+++ TASK INPUT

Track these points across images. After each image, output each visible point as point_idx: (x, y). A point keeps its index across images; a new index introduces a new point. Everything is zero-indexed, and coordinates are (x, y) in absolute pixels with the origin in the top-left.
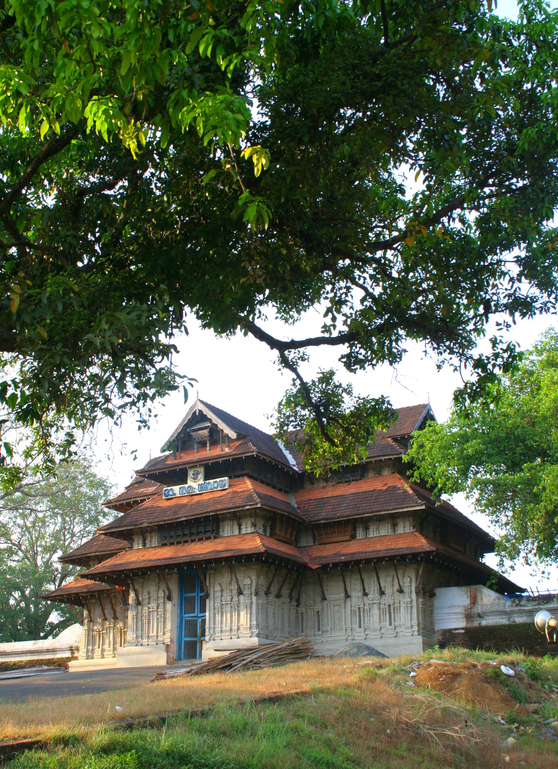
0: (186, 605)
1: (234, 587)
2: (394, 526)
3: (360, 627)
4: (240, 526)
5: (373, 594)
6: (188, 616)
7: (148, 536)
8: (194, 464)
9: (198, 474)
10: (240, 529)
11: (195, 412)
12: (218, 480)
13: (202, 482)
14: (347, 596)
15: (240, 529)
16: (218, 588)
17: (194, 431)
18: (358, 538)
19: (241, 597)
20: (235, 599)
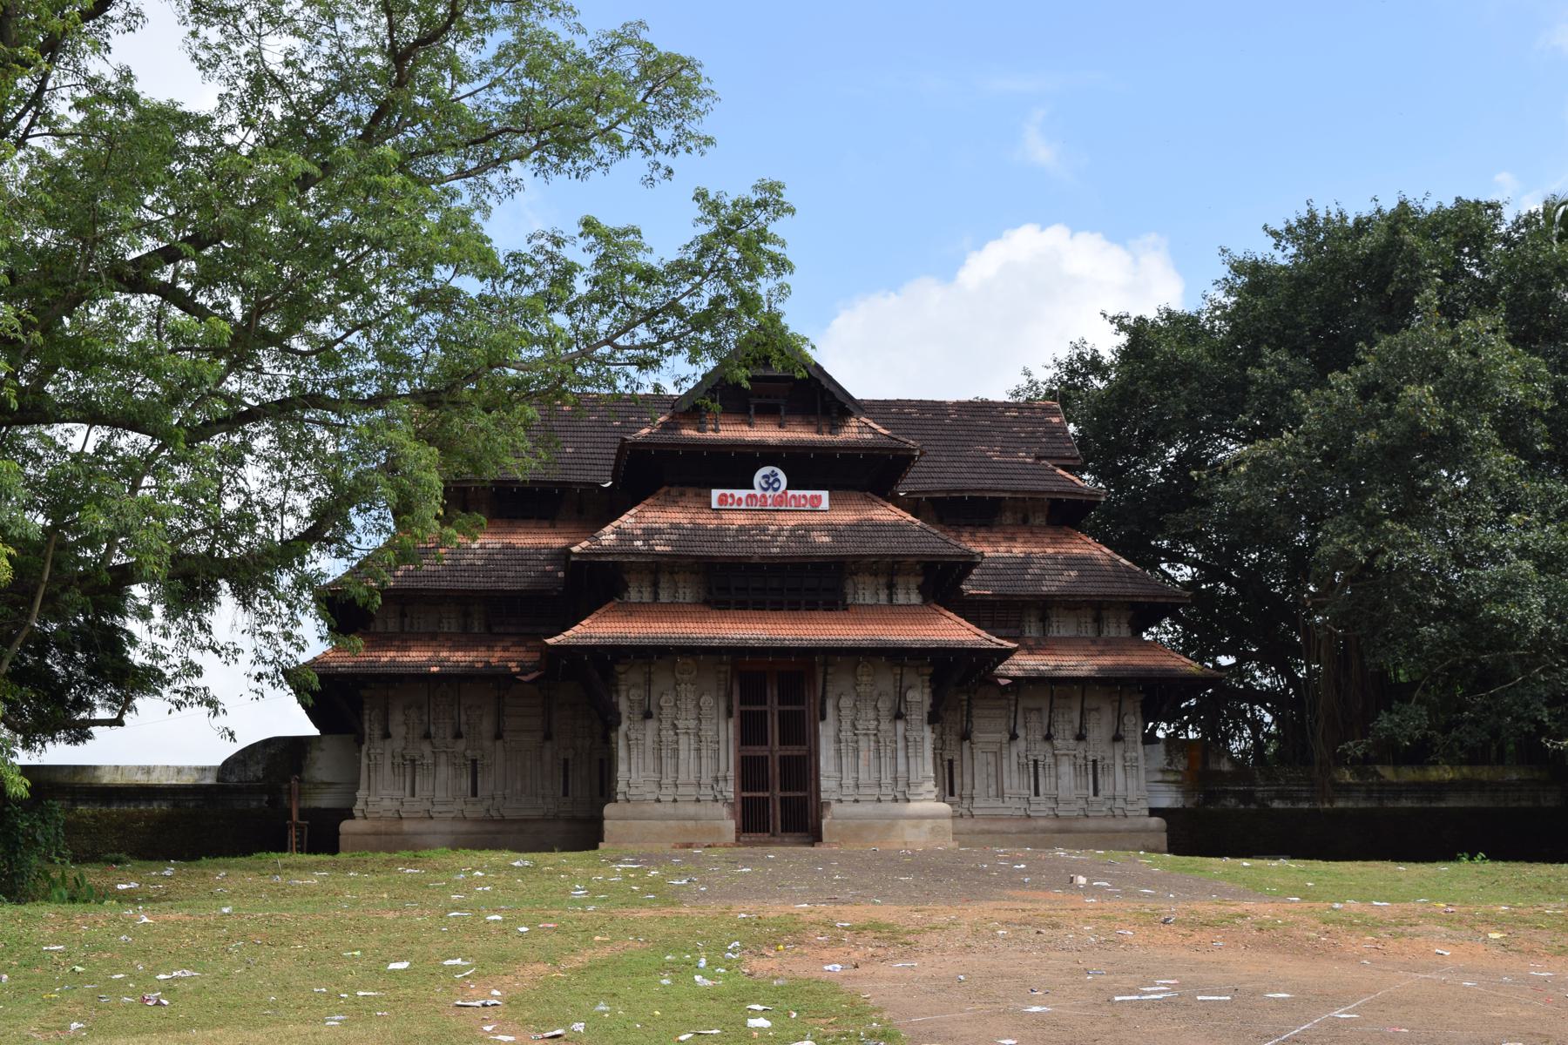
0: (751, 731)
1: (885, 705)
2: (1098, 621)
3: (1037, 794)
5: (1065, 741)
16: (846, 702)
19: (900, 725)
20: (885, 725)
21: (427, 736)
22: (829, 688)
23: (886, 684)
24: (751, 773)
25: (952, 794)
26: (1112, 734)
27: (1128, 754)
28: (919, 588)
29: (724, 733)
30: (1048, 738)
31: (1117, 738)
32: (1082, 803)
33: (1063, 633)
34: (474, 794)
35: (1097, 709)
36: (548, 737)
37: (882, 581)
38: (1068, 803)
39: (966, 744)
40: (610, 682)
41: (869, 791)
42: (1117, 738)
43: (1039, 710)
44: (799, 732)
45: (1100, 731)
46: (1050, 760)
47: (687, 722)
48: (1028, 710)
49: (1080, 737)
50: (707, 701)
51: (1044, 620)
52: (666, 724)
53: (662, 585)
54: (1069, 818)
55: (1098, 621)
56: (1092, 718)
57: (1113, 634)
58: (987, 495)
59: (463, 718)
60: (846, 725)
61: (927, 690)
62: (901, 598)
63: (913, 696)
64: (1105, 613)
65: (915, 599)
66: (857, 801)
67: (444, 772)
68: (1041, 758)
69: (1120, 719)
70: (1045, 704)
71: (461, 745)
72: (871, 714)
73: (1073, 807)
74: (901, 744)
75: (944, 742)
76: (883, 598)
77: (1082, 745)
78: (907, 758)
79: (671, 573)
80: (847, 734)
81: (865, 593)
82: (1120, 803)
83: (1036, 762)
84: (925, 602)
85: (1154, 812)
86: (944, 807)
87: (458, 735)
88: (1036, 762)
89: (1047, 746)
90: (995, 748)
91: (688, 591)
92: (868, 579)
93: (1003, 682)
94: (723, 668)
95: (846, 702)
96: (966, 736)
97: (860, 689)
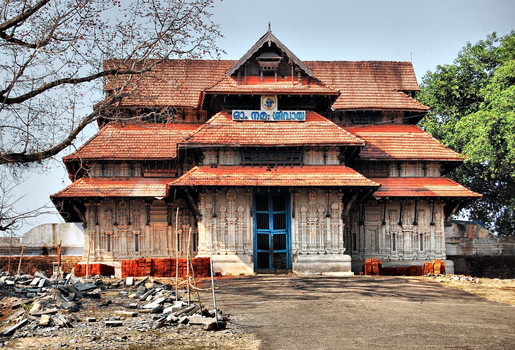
0: (261, 222)
1: (321, 210)
2: (425, 169)
3: (394, 249)
4: (325, 157)
5: (407, 224)
6: (261, 231)
7: (221, 153)
8: (269, 94)
9: (272, 102)
10: (325, 160)
11: (267, 43)
12: (296, 112)
13: (276, 110)
14: (384, 223)
15: (325, 160)
16: (304, 209)
17: (262, 60)
18: (391, 176)
21: (116, 224)
22: (296, 203)
23: (322, 202)
24: (261, 241)
25: (355, 249)
26: (430, 222)
27: (437, 231)
28: (337, 157)
29: (250, 223)
30: (400, 224)
31: (432, 224)
32: (415, 254)
33: (408, 175)
34: (137, 250)
35: (423, 210)
36: (170, 224)
37: (321, 154)
38: (408, 253)
39: (362, 226)
40: (197, 200)
41: (314, 249)
42: (432, 224)
43: (396, 210)
44: (282, 222)
45: (424, 221)
46: (401, 234)
47: (231, 219)
48: (390, 211)
49: (415, 224)
50: (241, 209)
51: (399, 169)
52: (223, 220)
53: (220, 156)
54: (409, 260)
55: (425, 169)
56: (421, 213)
57: (431, 176)
58: (374, 110)
59: (131, 215)
60: (304, 220)
61: (341, 204)
62: (329, 162)
63: (335, 206)
64: (428, 166)
65: (336, 162)
66: (308, 254)
67: (124, 240)
68: (396, 233)
69: (433, 214)
70: (399, 209)
71: (131, 228)
72: (315, 215)
73: (411, 255)
74: (329, 228)
75: (351, 226)
76: (321, 162)
77: (415, 228)
78: (332, 234)
79: (225, 151)
80: (304, 224)
81: (313, 159)
82: (433, 254)
83: (394, 234)
84: (340, 164)
85: (449, 257)
86: (348, 257)
87: (129, 224)
88: (394, 234)
89: (399, 227)
90: (374, 228)
91: (232, 159)
92: (315, 153)
93: (378, 199)
94: (248, 194)
95: (304, 209)
96: (361, 223)
97: (311, 203)
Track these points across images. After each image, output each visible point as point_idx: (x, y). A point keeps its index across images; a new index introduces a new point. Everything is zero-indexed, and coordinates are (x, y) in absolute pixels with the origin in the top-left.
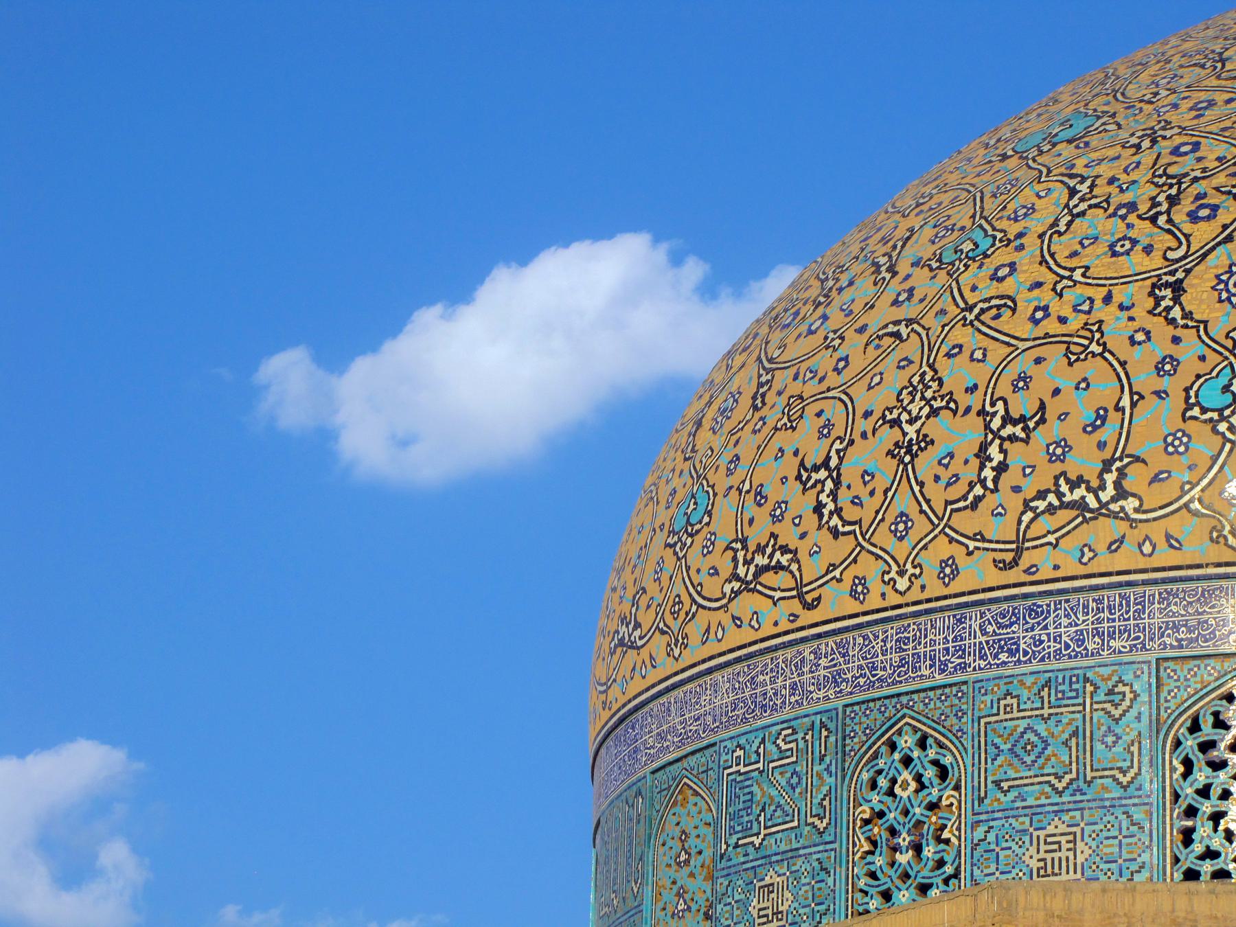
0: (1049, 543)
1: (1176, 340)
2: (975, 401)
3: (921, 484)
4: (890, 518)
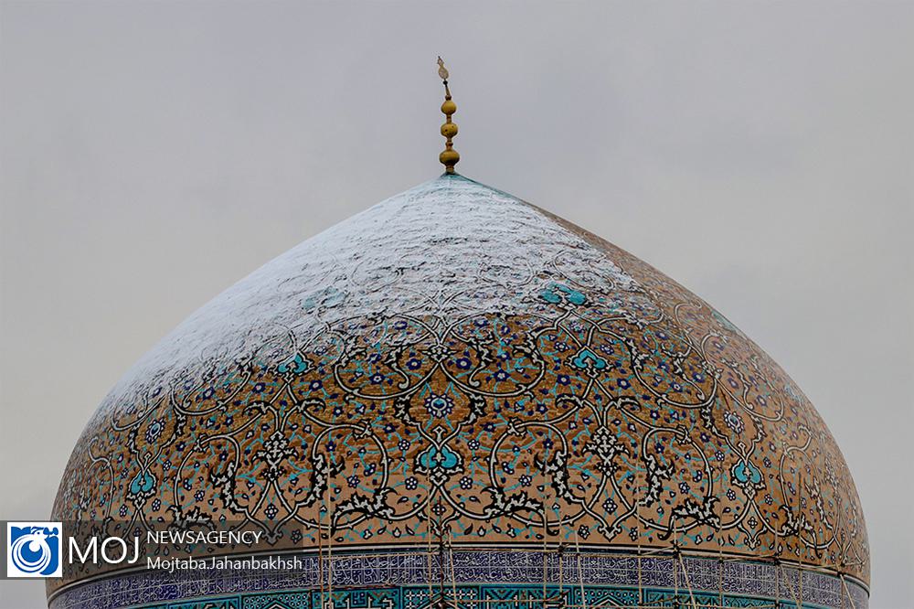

++++++

▶ WHAT IS ASKED: Reproduce the entries starting at the line containing "21: (427, 736)" and ending at the line containing "53: (220, 156)", with "(1036, 762)" swapped for "(1036, 765)" and nothing else altered. Leave the pictures out of your answer.

▶ WRITTEN ANSWER:
21: (427, 736)
22: (829, 688)
23: (886, 684)
24: (751, 773)
25: (952, 794)
26: (1112, 734)
27: (1128, 754)
28: (919, 588)
29: (724, 733)
30: (1048, 738)
31: (1117, 738)
32: (1082, 803)
33: (1063, 633)
34: (474, 794)
35: (1097, 709)
36: (548, 737)
37: (882, 581)
38: (1068, 803)
39: (966, 744)
40: (610, 682)
41: (869, 791)
42: (1117, 738)
43: (1039, 710)
44: (799, 732)
45: (1100, 731)
46: (1050, 760)
47: (687, 722)
48: (1028, 710)
49: (1080, 737)
50: (707, 701)
51: (1044, 620)
52: (666, 724)
53: (662, 585)
54: (1069, 818)
55: (1098, 621)
56: (1092, 718)
57: (1113, 634)
58: (987, 495)
59: (463, 718)
60: (846, 725)
61: (927, 690)
62: (901, 598)
63: (913, 696)
64: (1105, 613)
65: (915, 599)
66: (857, 801)
67: (444, 772)
68: (1041, 758)
69: (1120, 719)
70: (1045, 704)
71: (461, 745)
72: (871, 714)
73: (1073, 807)
74: (901, 744)
75: (944, 742)
76: (883, 598)
77: (1082, 745)
78: (907, 758)
79: (671, 573)
80: (847, 734)
81: (865, 593)
82: (1120, 803)
83: (1036, 765)
84: (925, 602)
85: (1154, 812)
86: (944, 807)
87: (458, 735)
88: (1036, 765)
89: (1047, 746)
90: (995, 748)
91: (688, 591)
92: (868, 579)
93: (1003, 682)
94: (723, 668)
95: (846, 702)
96: (966, 736)
97: (860, 689)
0: (261, 222)
1: (321, 210)
2: (425, 169)
3: (394, 249)
4: (325, 157)
5: (407, 224)
6: (261, 231)
7: (221, 153)
8: (269, 94)
9: (272, 102)
10: (325, 160)
11: (267, 43)
12: (296, 112)
13: (276, 110)
14: (384, 223)
15: (325, 160)
16: (304, 209)
17: (262, 60)
18: (391, 176)
21: (116, 224)
22: (296, 203)
23: (322, 202)
24: (261, 241)
25: (355, 249)
26: (430, 222)
27: (437, 231)
28: (337, 157)
29: (250, 223)
30: (400, 224)
31: (432, 224)
32: (415, 254)
33: (408, 175)
34: (137, 250)
35: (423, 210)
36: (170, 224)
37: (321, 154)
38: (408, 253)
39: (362, 226)
40: (197, 200)
41: (314, 249)
42: (432, 224)
43: (396, 210)
44: (282, 222)
45: (424, 221)
46: (401, 234)
47: (231, 219)
48: (390, 211)
49: (415, 224)
50: (241, 209)
51: (399, 169)
52: (223, 220)
53: (220, 156)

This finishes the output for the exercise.